#### TASK INPUT ####

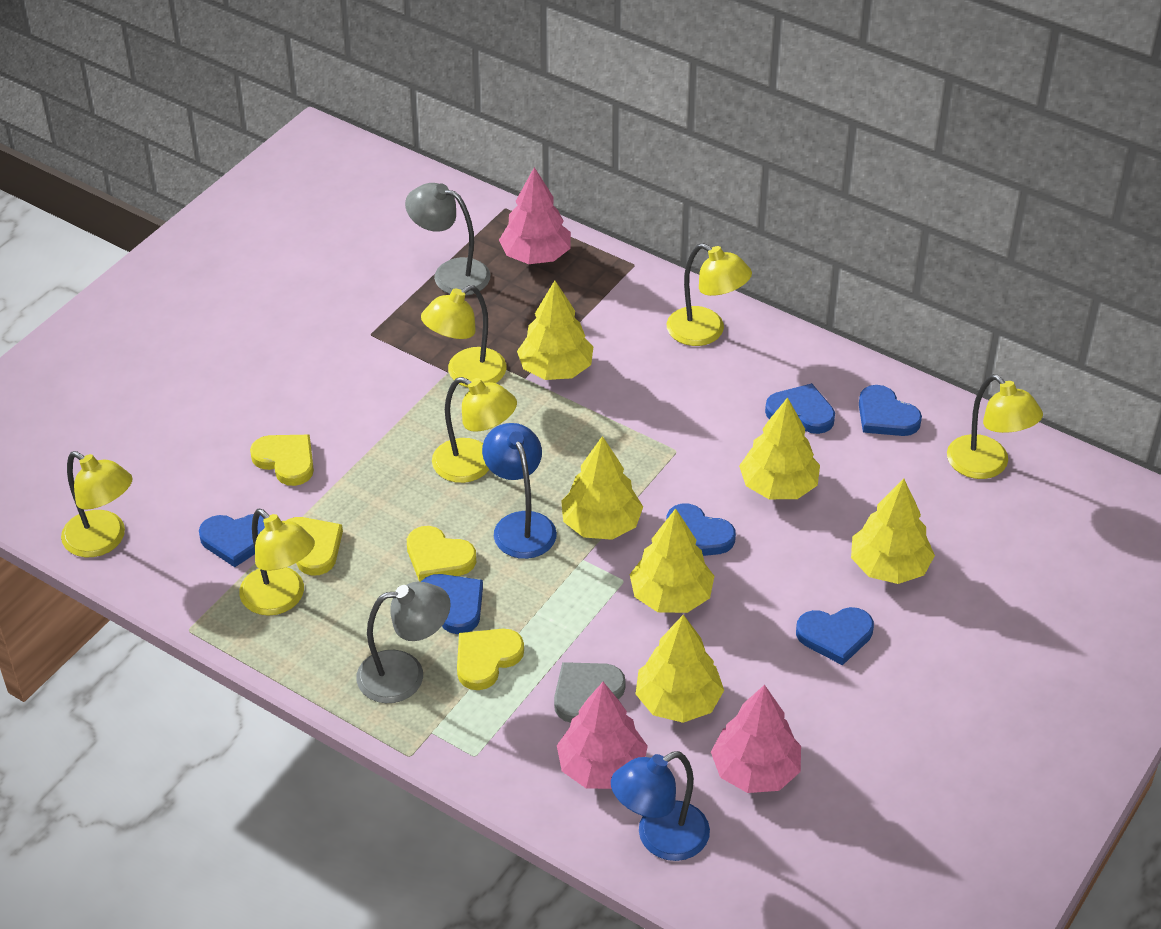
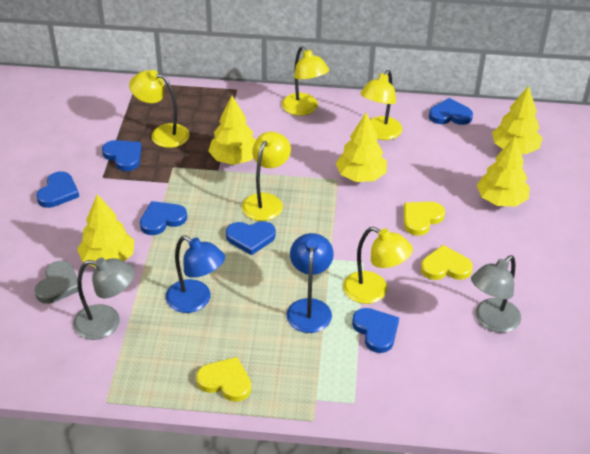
pink tree: 3 -> 0
yellow heart: 4 -> 3
yellow lamp: 6 -> 5
yellow tree: 6 -> 5

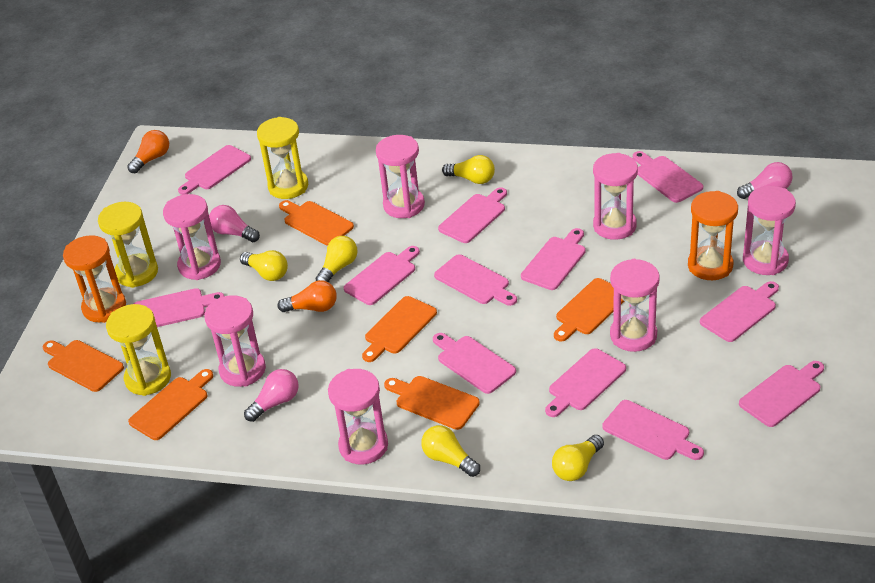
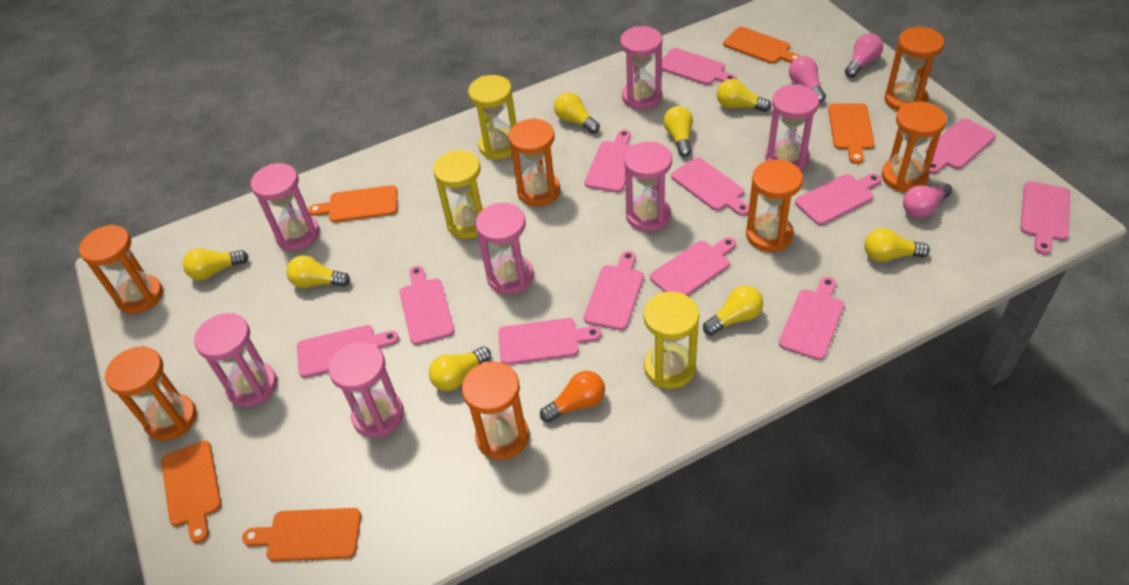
orange cutting board: 6 -> 5
orange hourglass: 2 -> 7
orange light bulb: 2 -> 1
yellow light bulb: 5 -> 8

####

GOAL OF THE EXERCISE -
In the answer, the entries must appear exactly as above, without the images.

WRITTEN RESPONSE -
pink tree: 3 -> 0
yellow heart: 4 -> 3
yellow lamp: 6 -> 5
yellow tree: 6 -> 5

orange cutting board: 6 -> 5
orange hourglass: 2 -> 7
orange light bulb: 2 -> 1
yellow light bulb: 5 -> 8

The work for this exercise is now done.